* _INSTRUCTIONS FOR THE TASK_: The records below need to be set down again exactly; their images stay out.

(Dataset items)
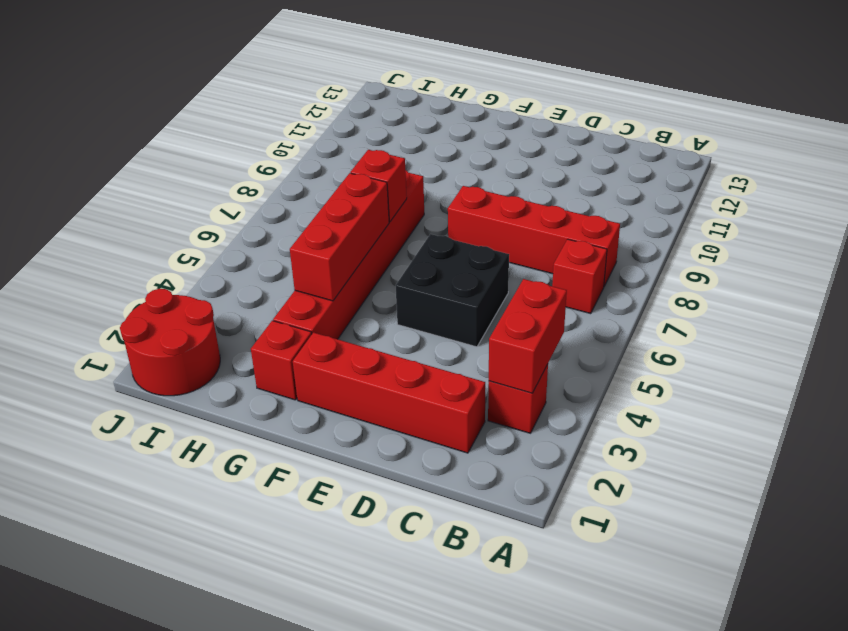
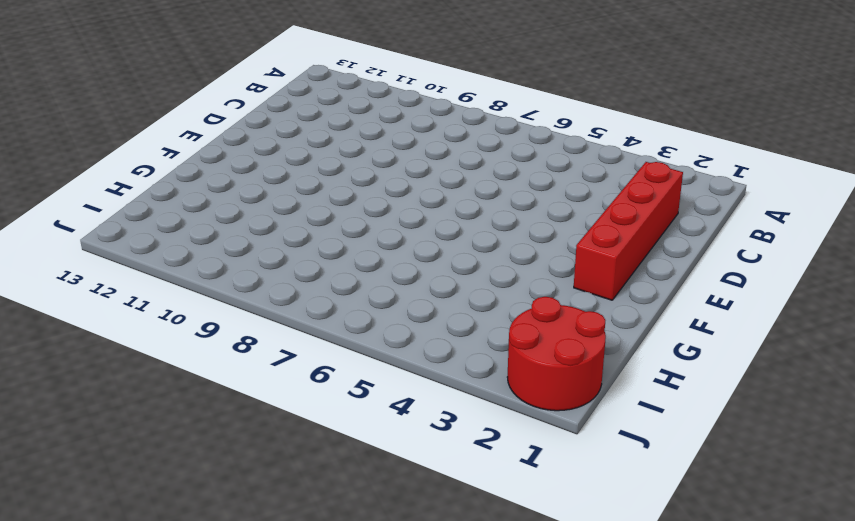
none -> red brick B3 level 1
none -> red brick B7 level 1

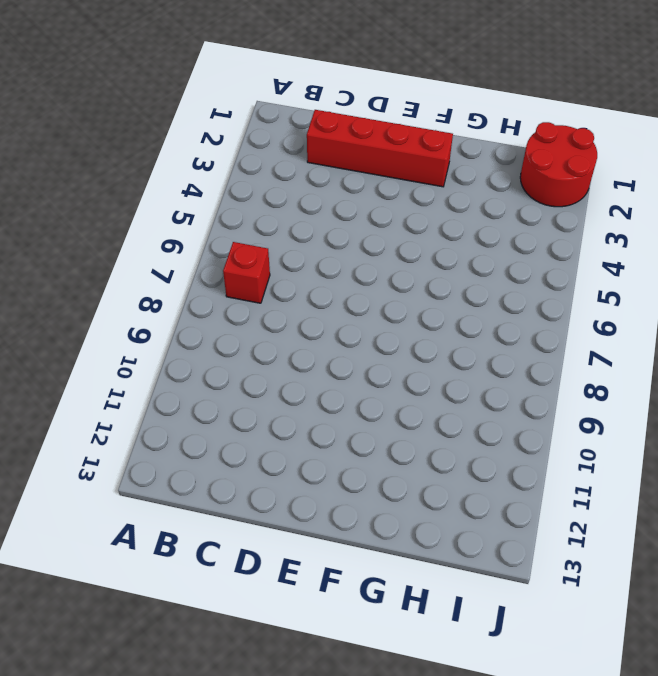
none -> red brick B3 level 1
none -> red brick B8:E8 level 1

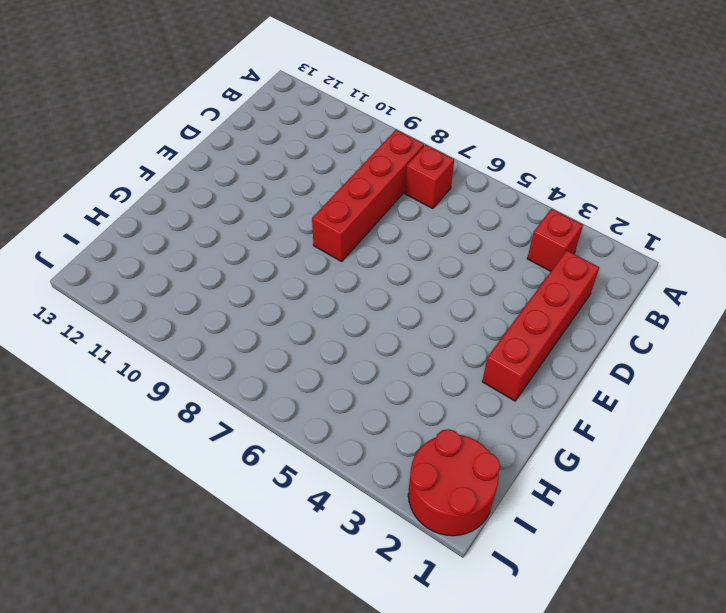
none -> black brick D5:E6 level 1
none -> red brick G2 level 1

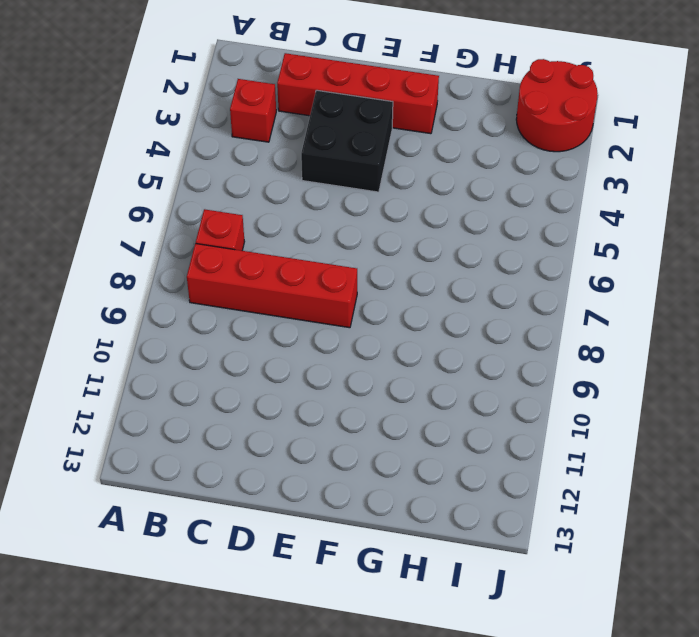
black brick D3:E4 level 1 -> black brick D5:E6 level 1
none -> red brick G2 level 1
none -> red brick G3:G8 level 1

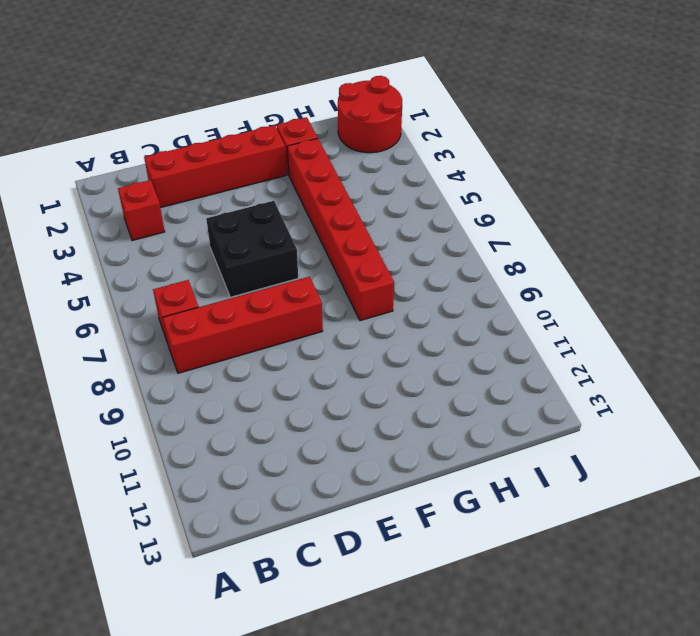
none -> red brick B3:B4 level 2
none -> red brick G4:G6 level 2

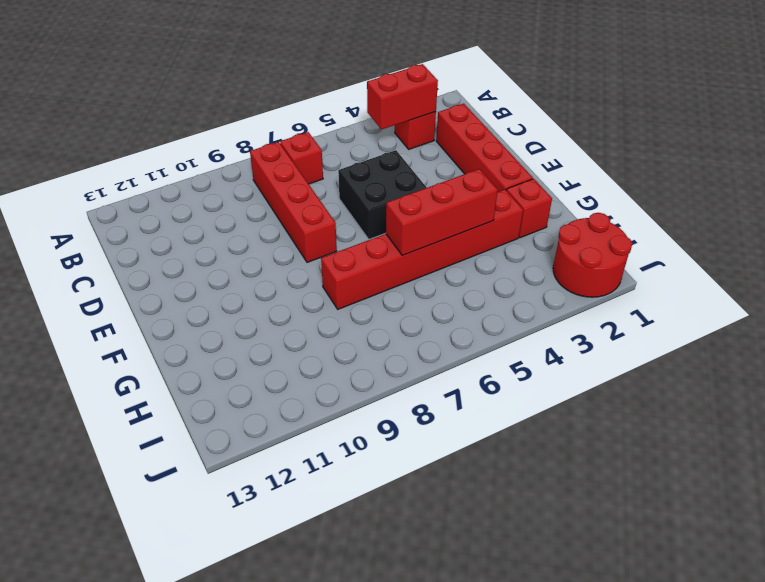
none -> red brick G7 level 2

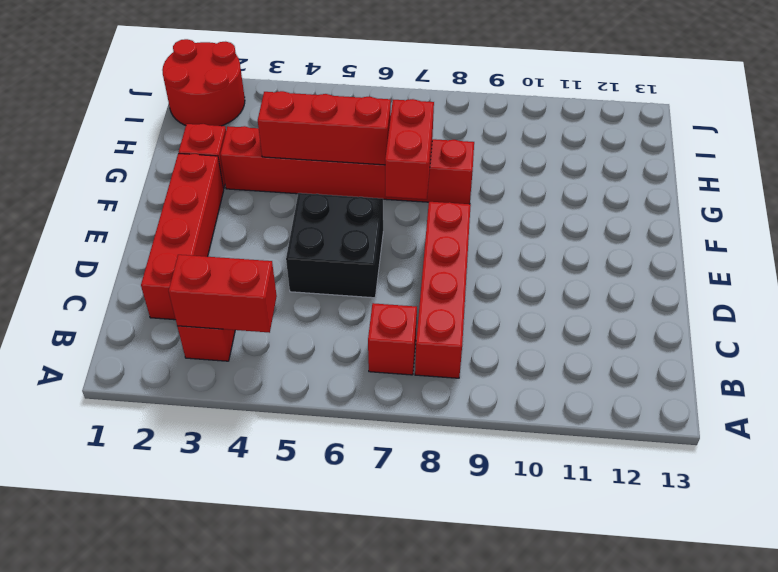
red brick F7:G7 level 2 -> red brick G7 level 2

* _SOLUTION FOR THIS TASK_:
none -> red brick B3 level 1
none -> red brick B7 level 1

none -> red brick B3 level 1
none -> red brick B8:E8 level 1

none -> black brick D5:E6 level 1
none -> red brick G2 level 1

black brick D3:E4 level 1 -> black brick D5:E6 level 1
none -> red brick G2 level 1
none -> red brick G3:G8 level 1

none -> red brick B3:B4 level 2
none -> red brick G4:G6 level 2

none -> red brick G7 level 2

red brick F7:G7 level 2 -> red brick G7 level 2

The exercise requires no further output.